▸ **REQUIRED ACTION**:
Could you repeat the records below exactly, leaving the pictures out?

Excerpts from a dataset:
....

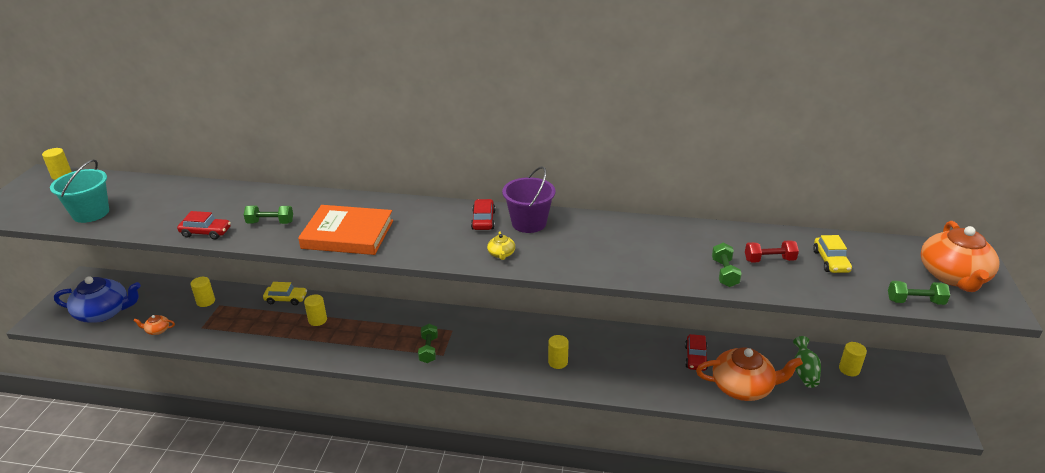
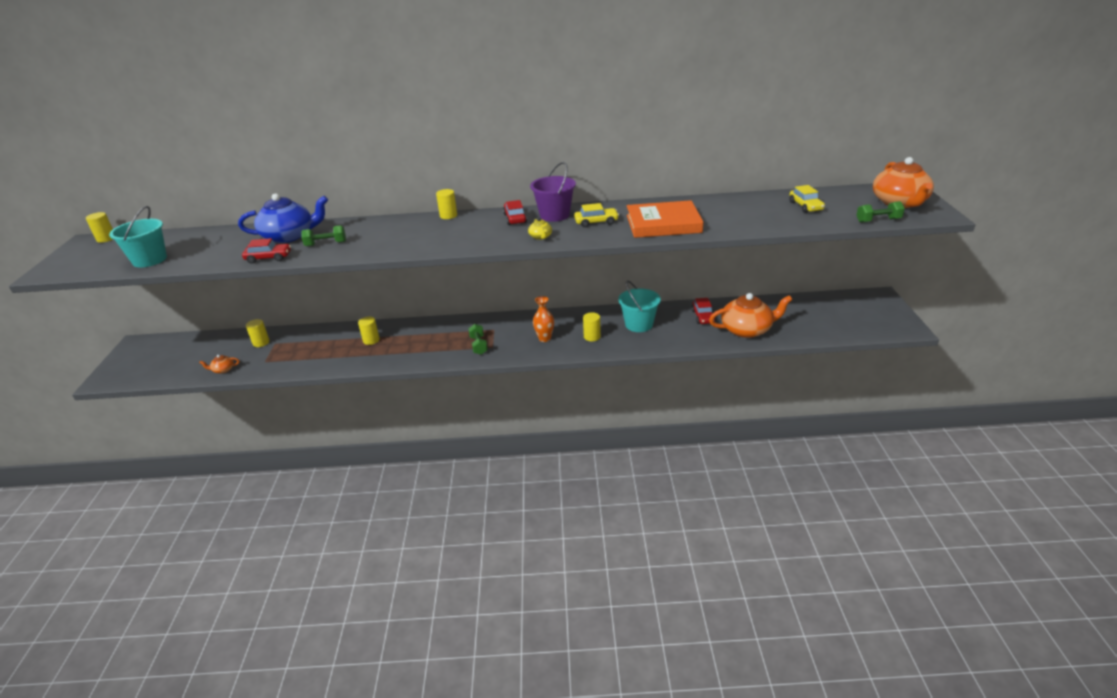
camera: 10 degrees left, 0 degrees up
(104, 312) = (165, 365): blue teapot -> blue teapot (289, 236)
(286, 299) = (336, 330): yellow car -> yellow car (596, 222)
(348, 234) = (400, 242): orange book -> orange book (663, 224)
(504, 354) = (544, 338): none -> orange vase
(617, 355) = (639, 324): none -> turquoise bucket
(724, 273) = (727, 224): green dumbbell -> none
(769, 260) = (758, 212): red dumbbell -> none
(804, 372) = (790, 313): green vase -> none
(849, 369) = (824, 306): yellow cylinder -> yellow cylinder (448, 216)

....

▸ **ANSWER TO THIS EXERCISE**:
camera: 10 degrees left, 0 degrees up
(104, 312) = (165, 365): blue teapot -> blue teapot (289, 236)
(286, 299) = (336, 330): yellow car -> yellow car (596, 222)
(348, 234) = (400, 242): orange book -> orange book (663, 224)
(504, 354) = (544, 338): none -> orange vase
(617, 355) = (639, 324): none -> turquoise bucket
(724, 273) = (727, 224): green dumbbell -> none
(769, 260) = (758, 212): red dumbbell -> none
(804, 372) = (790, 313): green vase -> none
(849, 369) = (824, 306): yellow cylinder -> yellow cylinder (448, 216)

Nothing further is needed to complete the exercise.